ASSIGNMENT. Pictures excluded, reproduce exactly the lines below from the one with "none -> lime 2x4 slope [339,377,483,513]" through the one with "none -> lime 1x1 brick [660,198,704,265]", both included.

==== MATERIAL PROVIDED

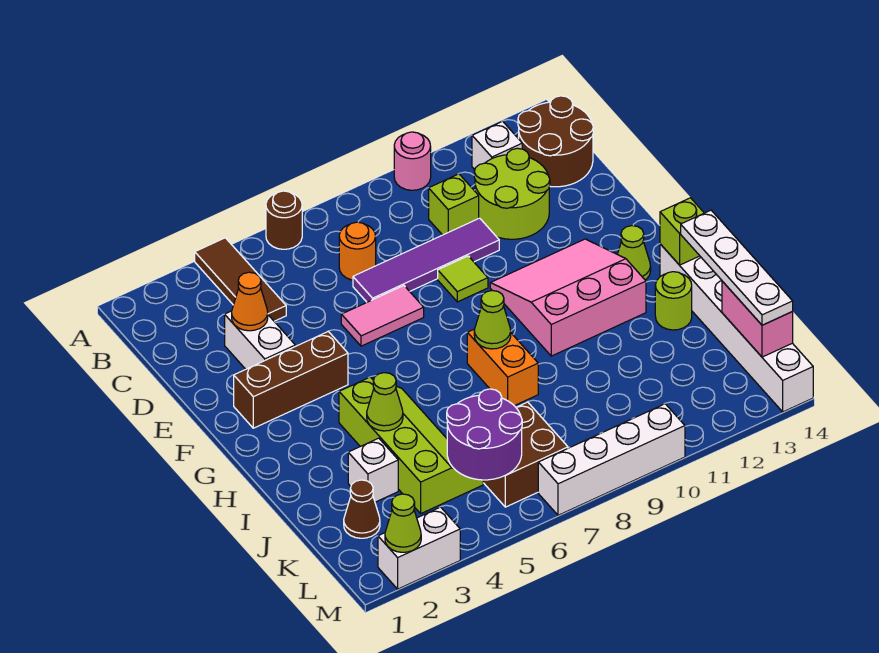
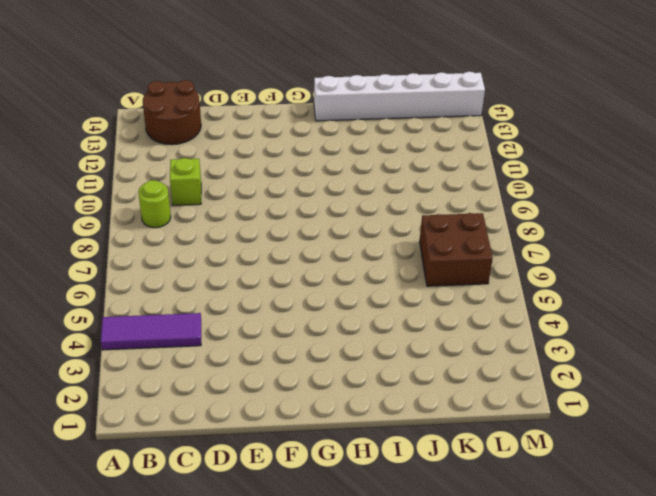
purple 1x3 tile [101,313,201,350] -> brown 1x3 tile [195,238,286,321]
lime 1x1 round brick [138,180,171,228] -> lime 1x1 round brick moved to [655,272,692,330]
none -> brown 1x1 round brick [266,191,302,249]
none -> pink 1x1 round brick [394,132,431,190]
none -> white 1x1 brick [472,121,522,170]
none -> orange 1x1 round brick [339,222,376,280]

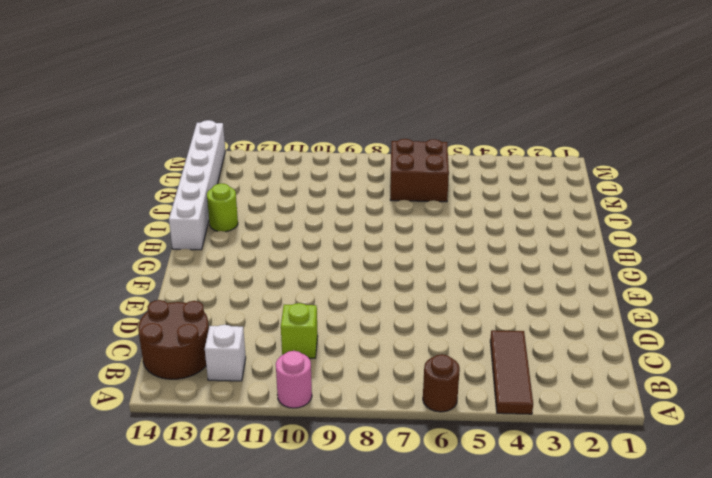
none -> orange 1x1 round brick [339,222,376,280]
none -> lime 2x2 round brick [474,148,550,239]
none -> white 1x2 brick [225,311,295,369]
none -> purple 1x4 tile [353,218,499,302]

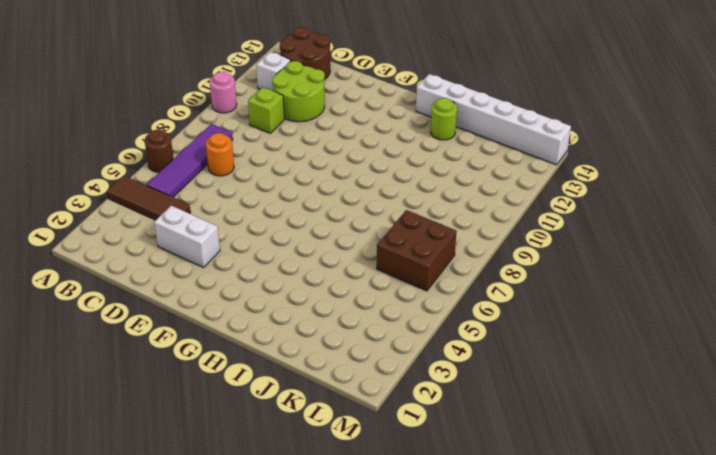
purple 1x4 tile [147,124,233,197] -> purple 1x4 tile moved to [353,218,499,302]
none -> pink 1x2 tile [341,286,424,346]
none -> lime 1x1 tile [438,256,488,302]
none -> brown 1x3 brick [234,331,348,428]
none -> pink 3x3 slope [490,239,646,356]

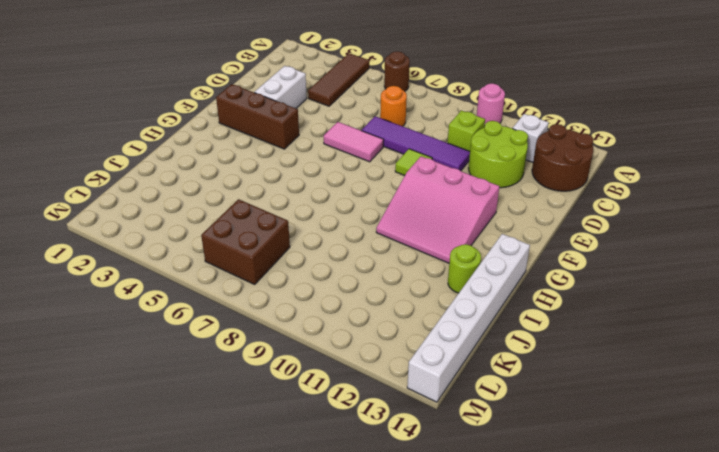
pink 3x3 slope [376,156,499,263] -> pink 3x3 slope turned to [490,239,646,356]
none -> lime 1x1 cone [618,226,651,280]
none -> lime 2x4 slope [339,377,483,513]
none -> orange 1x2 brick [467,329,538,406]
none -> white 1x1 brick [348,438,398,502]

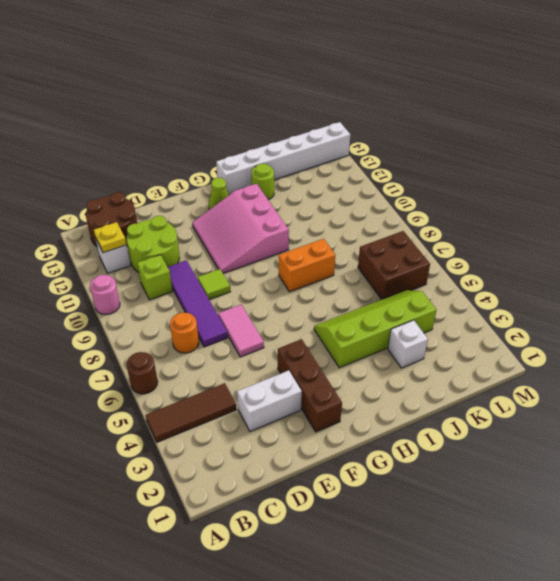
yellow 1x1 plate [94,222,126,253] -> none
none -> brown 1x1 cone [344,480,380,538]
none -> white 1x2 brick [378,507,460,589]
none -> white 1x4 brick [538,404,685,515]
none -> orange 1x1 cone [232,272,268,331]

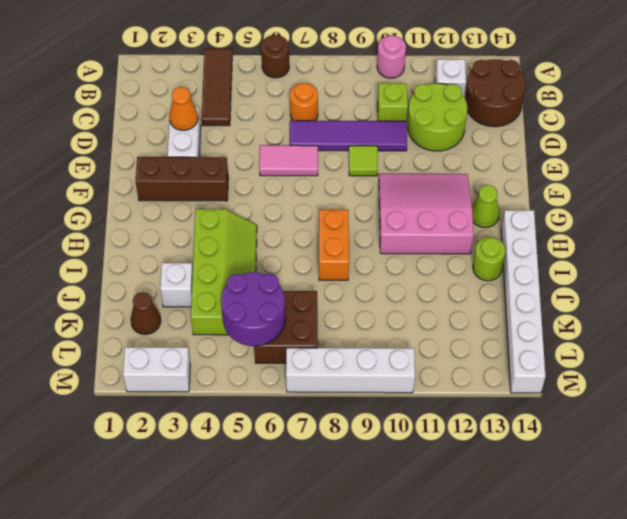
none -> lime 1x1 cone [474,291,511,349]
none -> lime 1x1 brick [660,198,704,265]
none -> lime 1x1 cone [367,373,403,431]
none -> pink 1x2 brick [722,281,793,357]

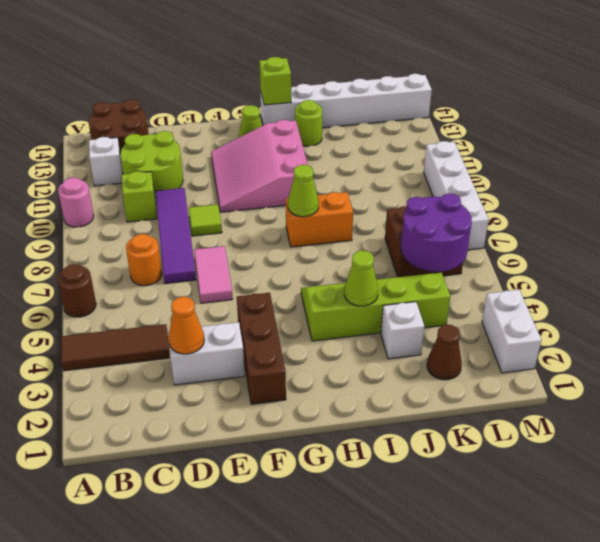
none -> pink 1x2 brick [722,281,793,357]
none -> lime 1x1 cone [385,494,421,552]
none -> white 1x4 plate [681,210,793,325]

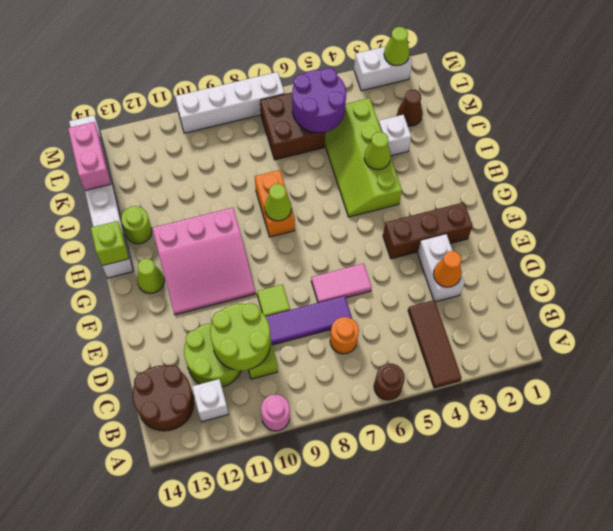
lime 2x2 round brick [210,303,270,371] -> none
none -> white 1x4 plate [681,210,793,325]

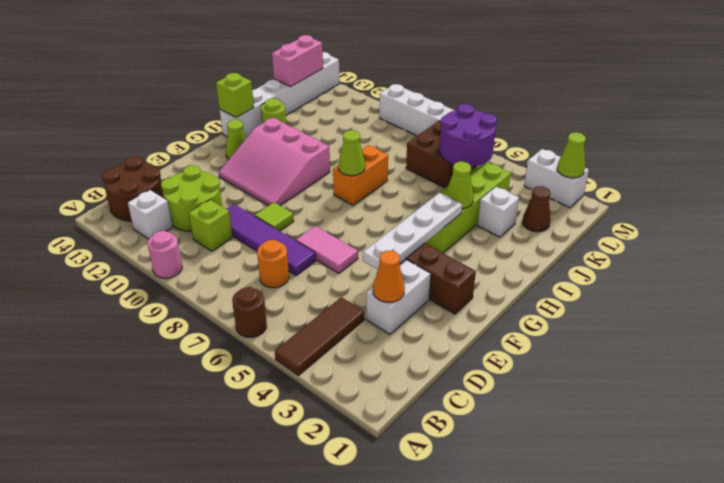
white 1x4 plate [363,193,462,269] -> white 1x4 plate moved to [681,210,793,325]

========

ANSWER TO THE EXERCISE.
none -> lime 2x4 slope [339,377,483,513]
none -> orange 1x2 brick [467,329,538,406]
none -> white 1x1 brick [348,438,398,502]

yellow 1x1 plate [94,222,126,253] -> none
none -> brown 1x1 cone [344,480,380,538]
none -> white 1x2 brick [378,507,460,589]
none -> white 1x4 brick [538,404,685,515]
none -> orange 1x1 cone [232,272,268,331]

none -> lime 1x1 cone [474,291,511,349]
none -> lime 1x1 brick [660,198,704,265]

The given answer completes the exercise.